* _DIRECTIONS_: Return the lines of the data below starting at the one holding "R8: 33k (SIG, VS) -> 33k (GND, SIG)" and ending at the one holding "C3: 470nF (VC, VS) -> 470nF (GND, VS)", word for word, leaving every picture out.

* _ENTRIES SHOWN_:
+--

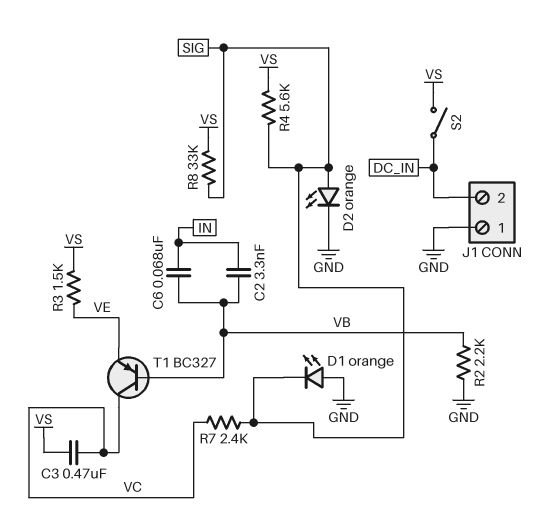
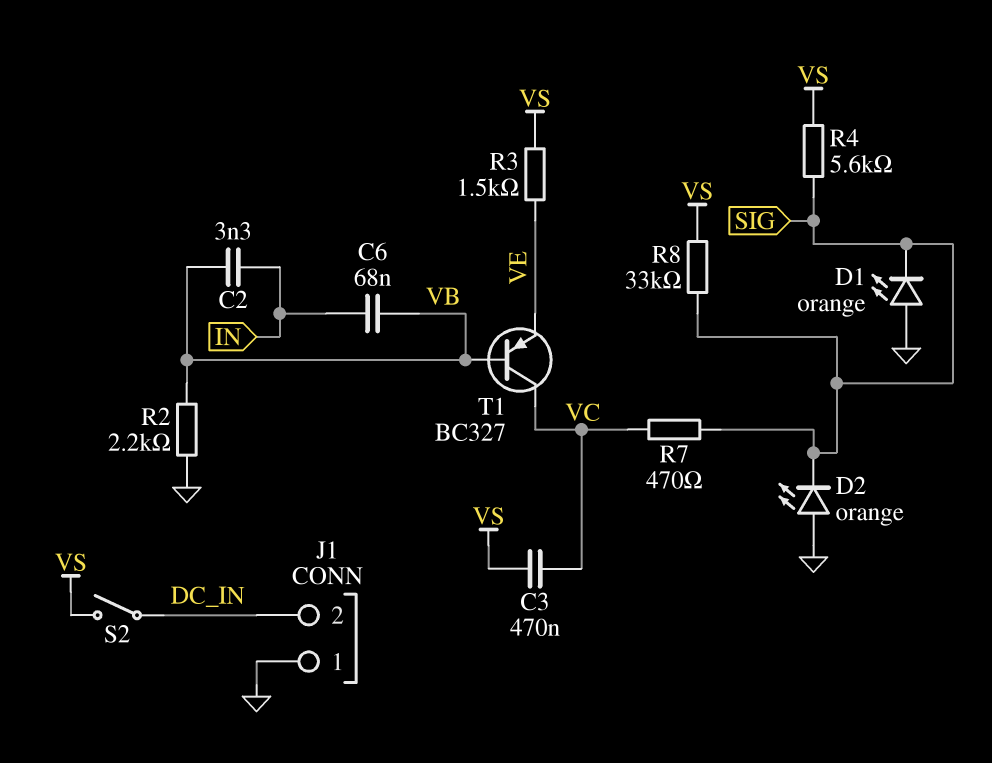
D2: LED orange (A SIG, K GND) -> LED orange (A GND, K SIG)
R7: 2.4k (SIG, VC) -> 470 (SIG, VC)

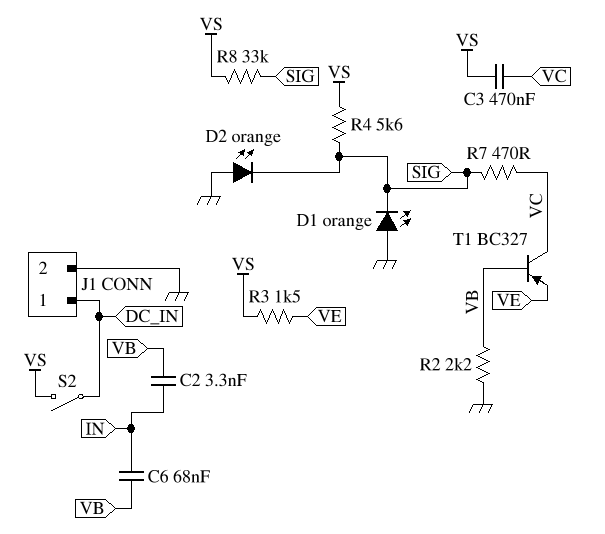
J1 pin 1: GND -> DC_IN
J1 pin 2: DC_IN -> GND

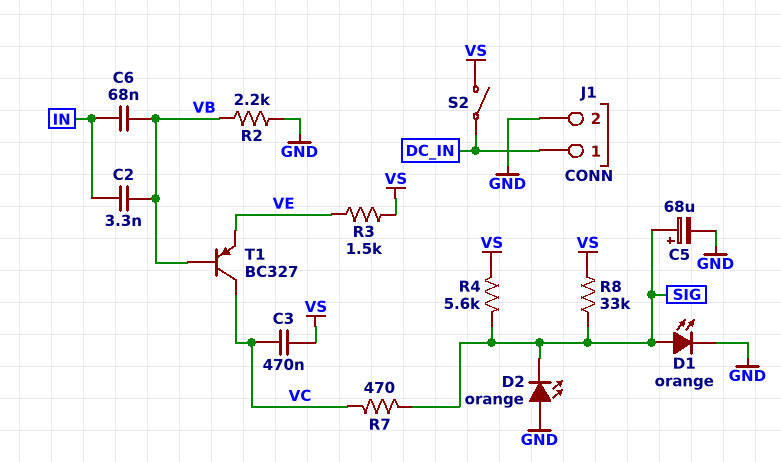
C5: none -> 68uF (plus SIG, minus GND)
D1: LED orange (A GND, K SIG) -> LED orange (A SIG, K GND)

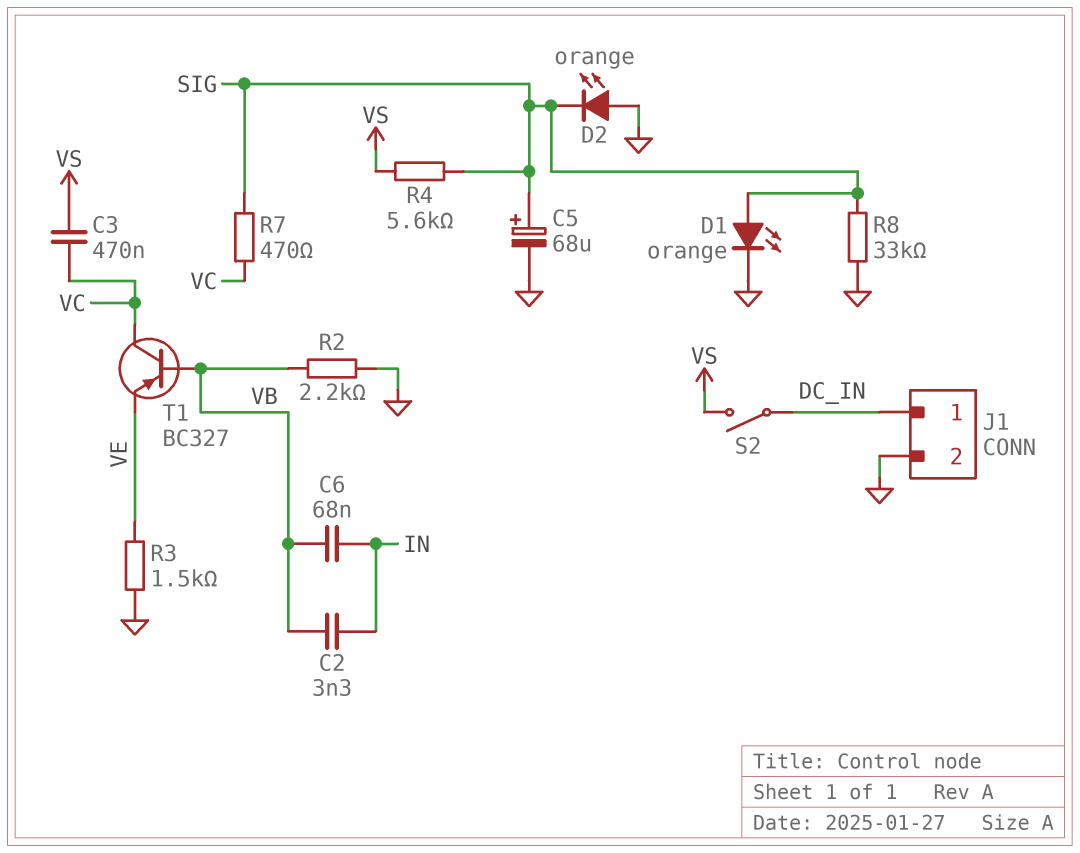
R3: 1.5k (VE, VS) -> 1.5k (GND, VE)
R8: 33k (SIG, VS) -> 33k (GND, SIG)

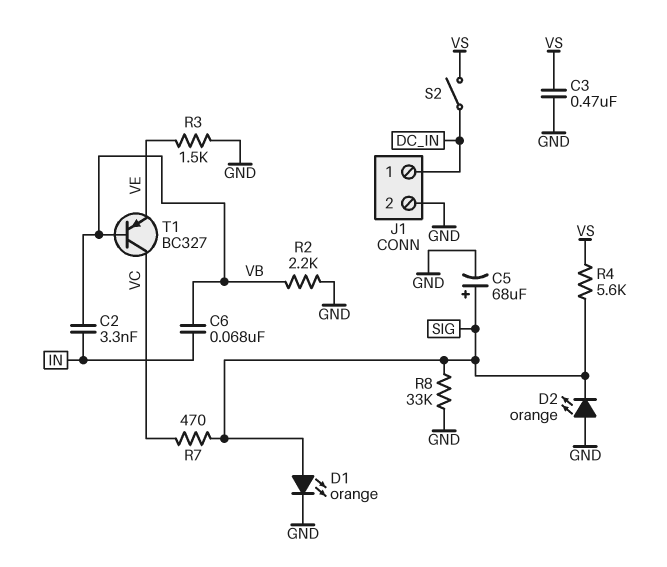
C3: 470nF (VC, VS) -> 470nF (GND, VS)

+--

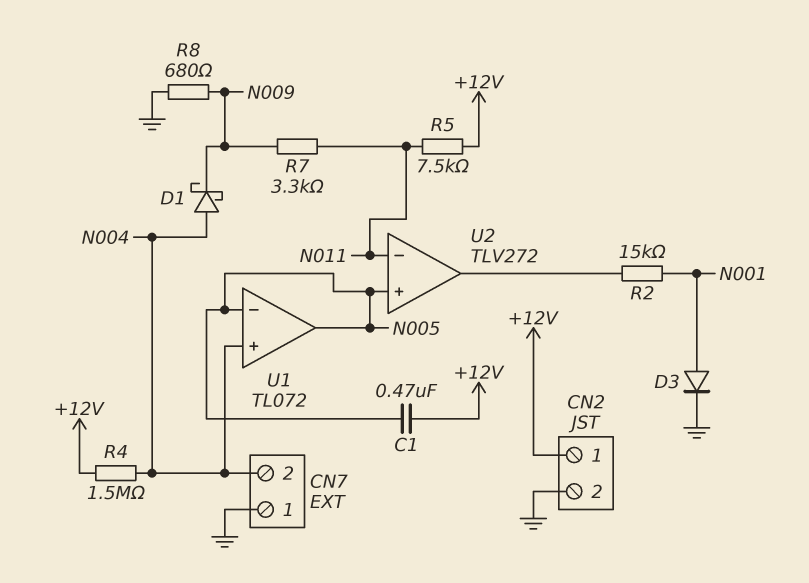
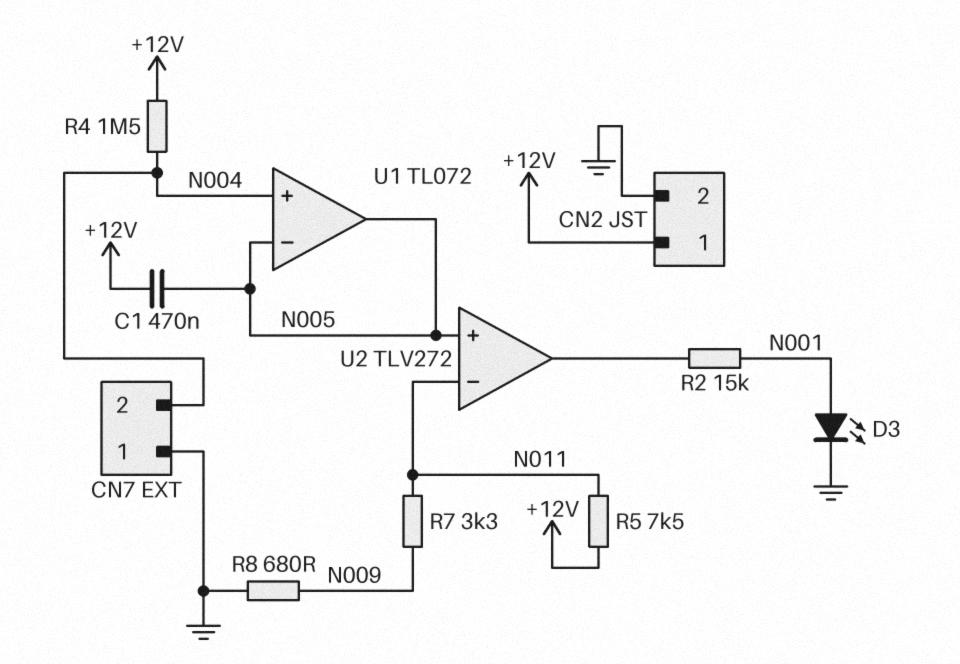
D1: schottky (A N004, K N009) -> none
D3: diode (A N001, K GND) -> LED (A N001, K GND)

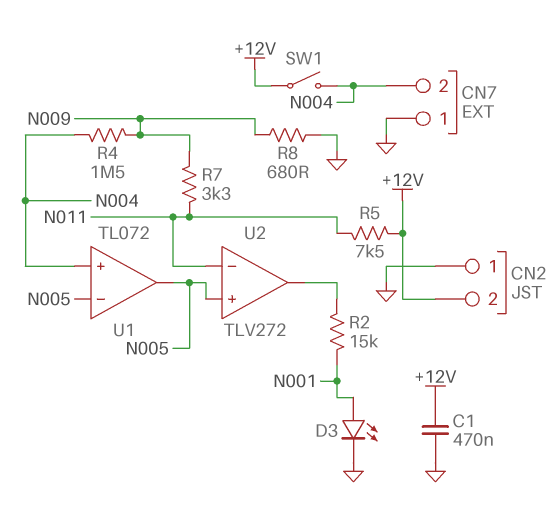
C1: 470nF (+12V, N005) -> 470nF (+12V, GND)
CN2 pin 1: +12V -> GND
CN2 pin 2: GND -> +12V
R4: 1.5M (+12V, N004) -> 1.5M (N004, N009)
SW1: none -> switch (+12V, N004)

+--

* _SOLUTION TO THIS TASK_:
R8: 33k (SIG, VS) -> 33k (GND, SIG)

C3: 470nF (VC, VS) -> 470nF (GND, VS)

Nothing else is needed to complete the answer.